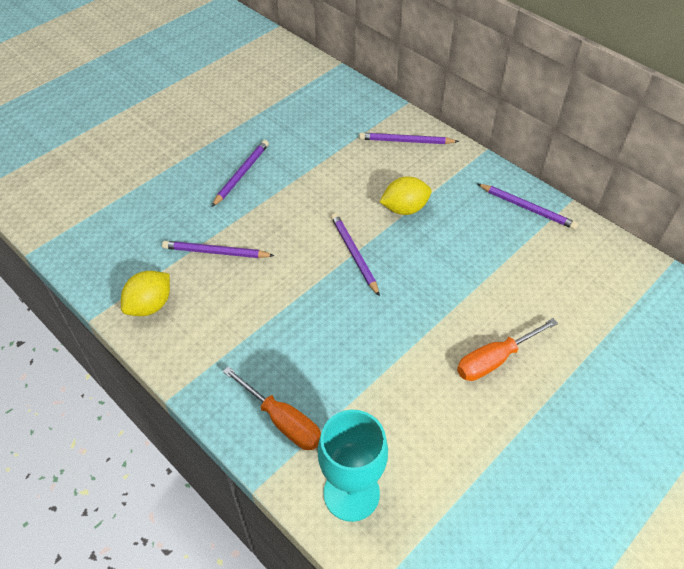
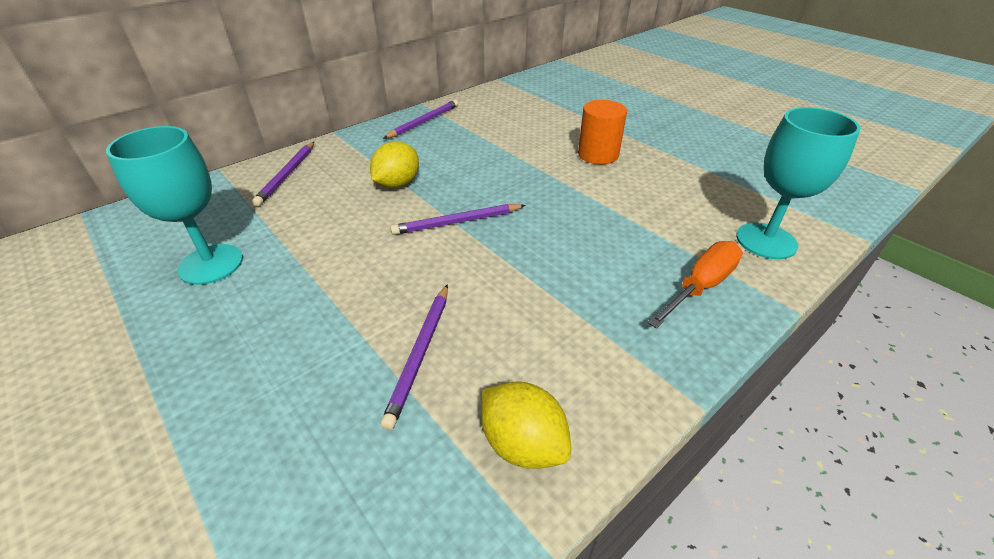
camera: 85 degrees left, 10 degrees down
(241, 174) = (256, 323): purple pencil -> none
(293, 138) = (211, 264): none -> turquoise goblet
(404, 209) = (397, 184): yellow lemon -> yellow lemon turned 45 degrees clockwise
(494, 360) = (598, 155): orange screwdriver -> orange cylinder

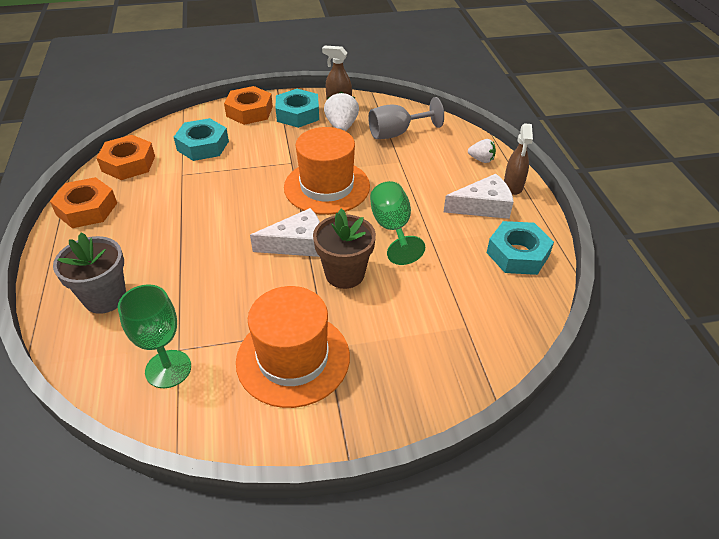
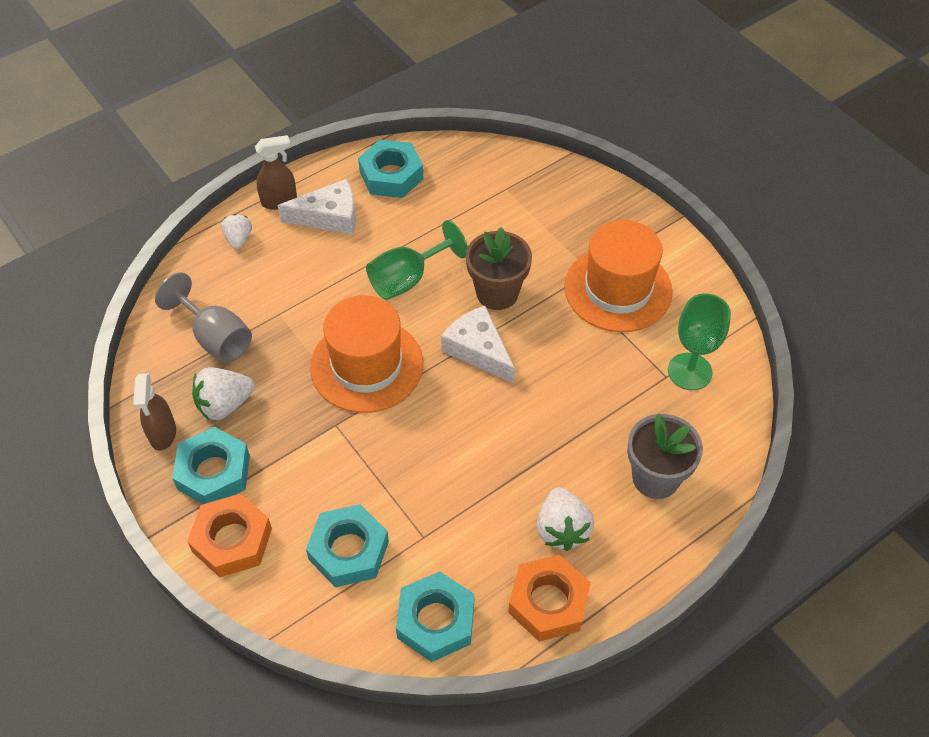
camera: 115 degrees left, 10 degrees up
(123, 233) = (562, 529): none -> white strawberry
(128, 163) = (435, 621): orange nut -> turquoise nut
(483, 206) = (329, 217): white cheese -> white cheese turned 120 degrees clockwise

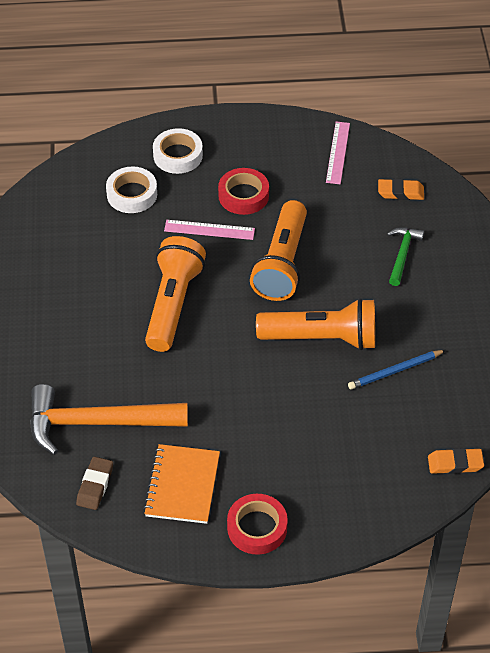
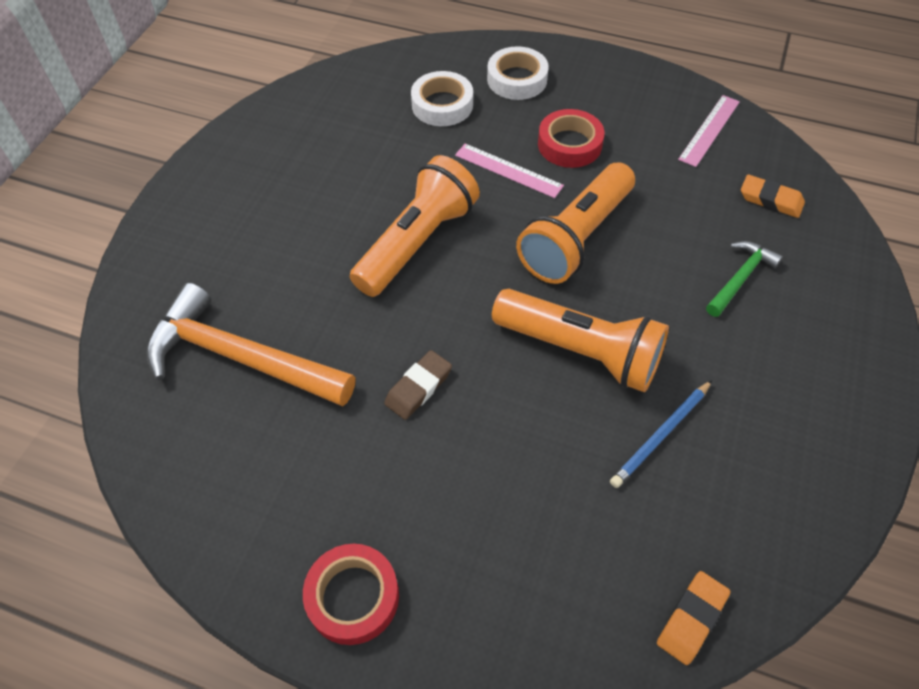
camera: 25 degrees right, 5 degrees up
(95, 485) = (186, 441): brown eraser -> brown eraser (418, 387)
(182, 485) = (291, 487): orange notebook -> none
(395, 371) = (661, 435): blue pencil -> blue pencil turned 45 degrees counterclockwise
(455, 463) = (691, 619): orange eraser -> orange eraser turned 75 degrees counterclockwise

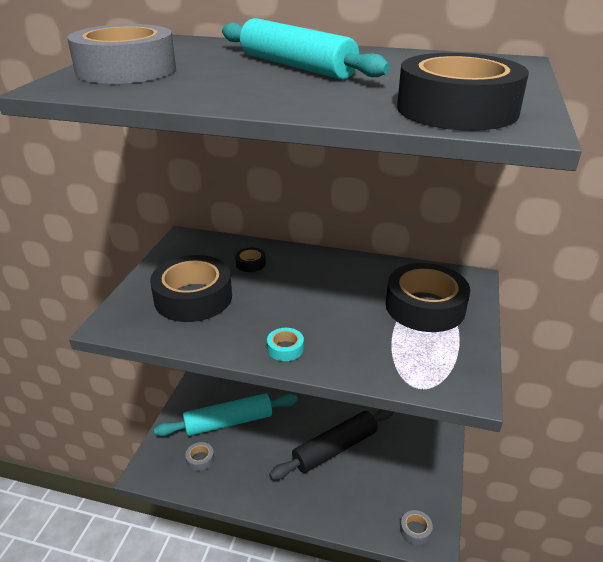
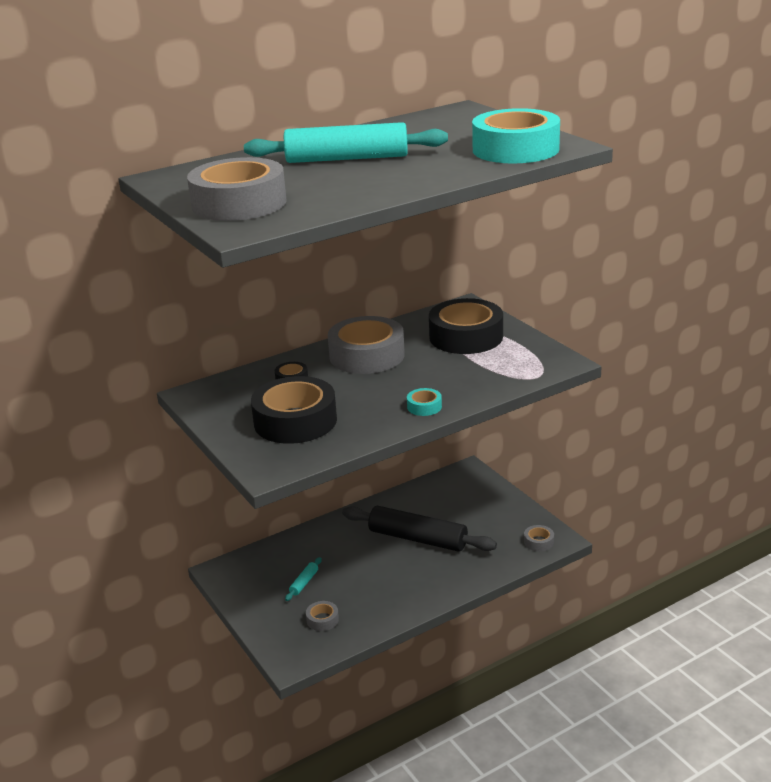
camera: 45 degrees left, 5 degrees down
(228, 422) = (304, 583): turquoise rolling pin -> turquoise rolling pin, size x0.41
(326, 276) = (367, 355): none -> grey tape
(335, 449) = (418, 538): black rolling pin -> black rolling pin turned 75 degrees counterclockwise
(457, 109) = (515, 149): black tape -> turquoise tape

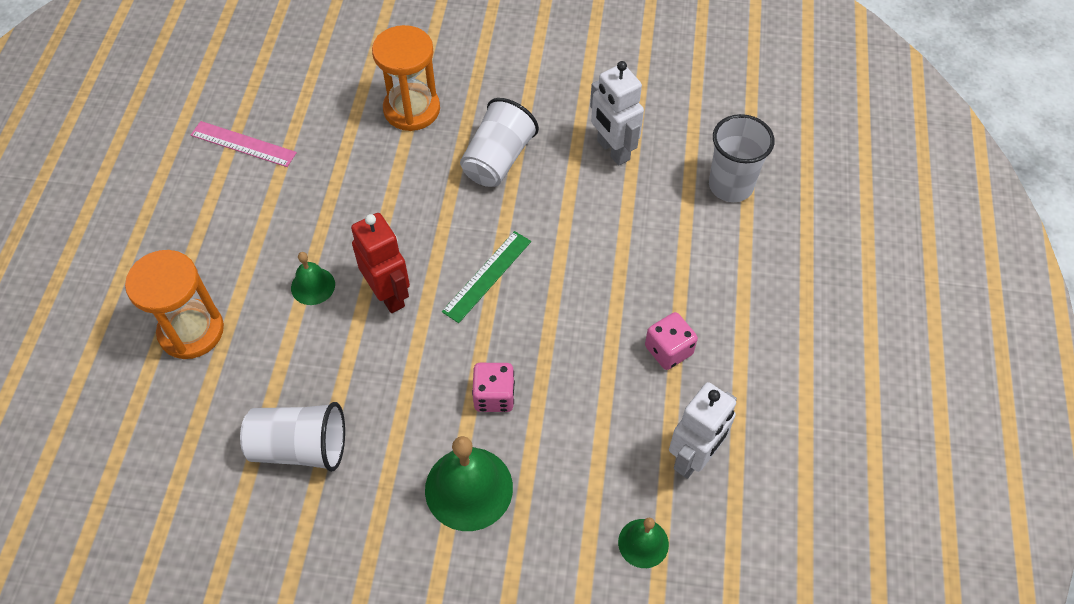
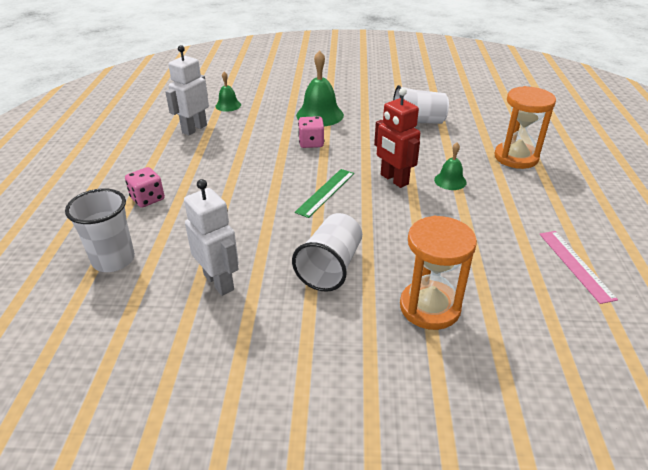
camera: 175 degrees right, 20 degrees down
(243, 144) = (575, 265): pink ruler -> pink ruler turned 60 degrees clockwise
(668, 350) = (198, 165): pink dice -> pink dice (147, 199)

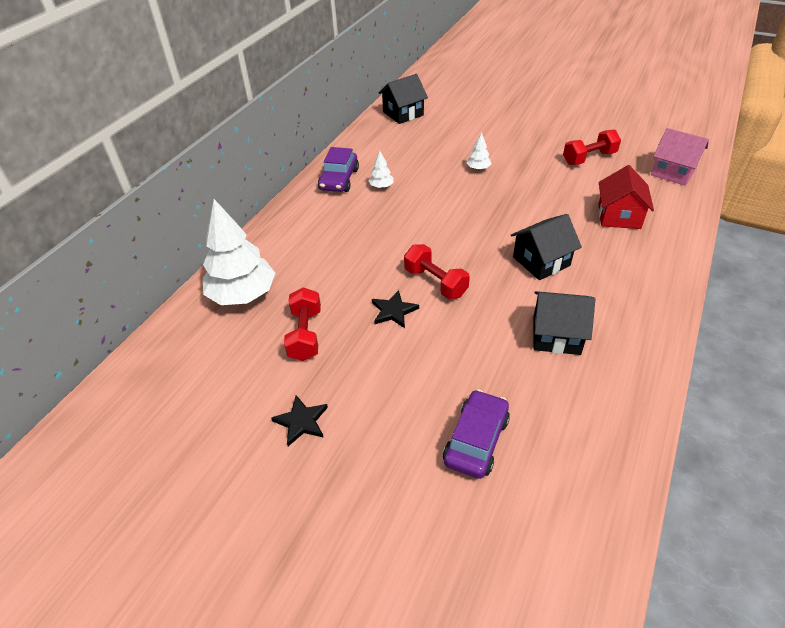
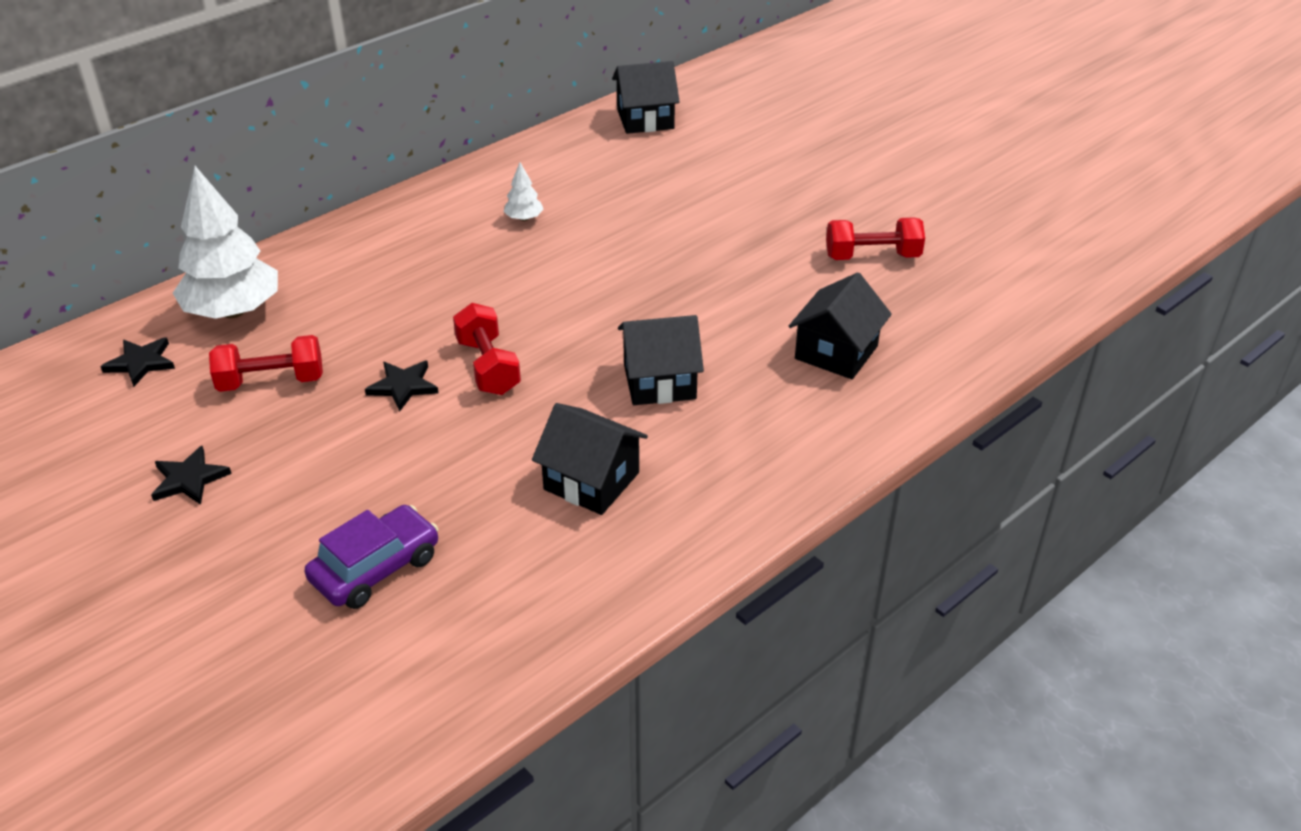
camera: 20 degrees right, 5 degrees down
(204, 349) = (141, 363): none -> black star
(305, 334) = (271, 382): red dumbbell -> red dumbbell turned 60 degrees clockwise
(339, 179) = (473, 194): purple car -> none
(478, 168) = (686, 228): white tree -> none
(619, 216) = (836, 352): red house -> black house
(673, 172) = (990, 311): pink house -> none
_ _ _ _
* _Exercise description_:
The expected output is every entry above, character for character, with no pictures.

* _Response to the exercise_:
camera: 85 degrees left, 10 degrees down
(241, 174) = (256, 323): purple pencil -> none
(293, 138) = (211, 264): none -> turquoise goblet
(404, 209) = (397, 184): yellow lemon -> yellow lemon turned 45 degrees clockwise
(494, 360) = (598, 155): orange screwdriver -> orange cylinder

camera: 115 degrees left, 10 degrees up
(123, 233) = (562, 529): none -> white strawberry
(128, 163) = (435, 621): orange nut -> turquoise nut
(483, 206) = (329, 217): white cheese -> white cheese turned 120 degrees clockwise

camera: 25 degrees right, 5 degrees up
(95, 485) = (186, 441): brown eraser -> brown eraser (418, 387)
(182, 485) = (291, 487): orange notebook -> none
(395, 371) = (661, 435): blue pencil -> blue pencil turned 45 degrees counterclockwise
(455, 463) = (691, 619): orange eraser -> orange eraser turned 75 degrees counterclockwise

camera: 45 degrees left, 5 degrees down
(228, 422) = (304, 583): turquoise rolling pin -> turquoise rolling pin, size x0.41
(326, 276) = (367, 355): none -> grey tape
(335, 449) = (418, 538): black rolling pin -> black rolling pin turned 75 degrees counterclockwise
(457, 109) = (515, 149): black tape -> turquoise tape

camera: 175 degrees right, 20 degrees down
(243, 144) = (575, 265): pink ruler -> pink ruler turned 60 degrees clockwise
(668, 350) = (198, 165): pink dice -> pink dice (147, 199)

camera: 20 degrees right, 5 degrees down
(204, 349) = (141, 363): none -> black star
(305, 334) = (271, 382): red dumbbell -> red dumbbell turned 60 degrees clockwise
(339, 179) = (473, 194): purple car -> none
(478, 168) = (686, 228): white tree -> none
(619, 216) = (836, 352): red house -> black house
(673, 172) = (990, 311): pink house -> none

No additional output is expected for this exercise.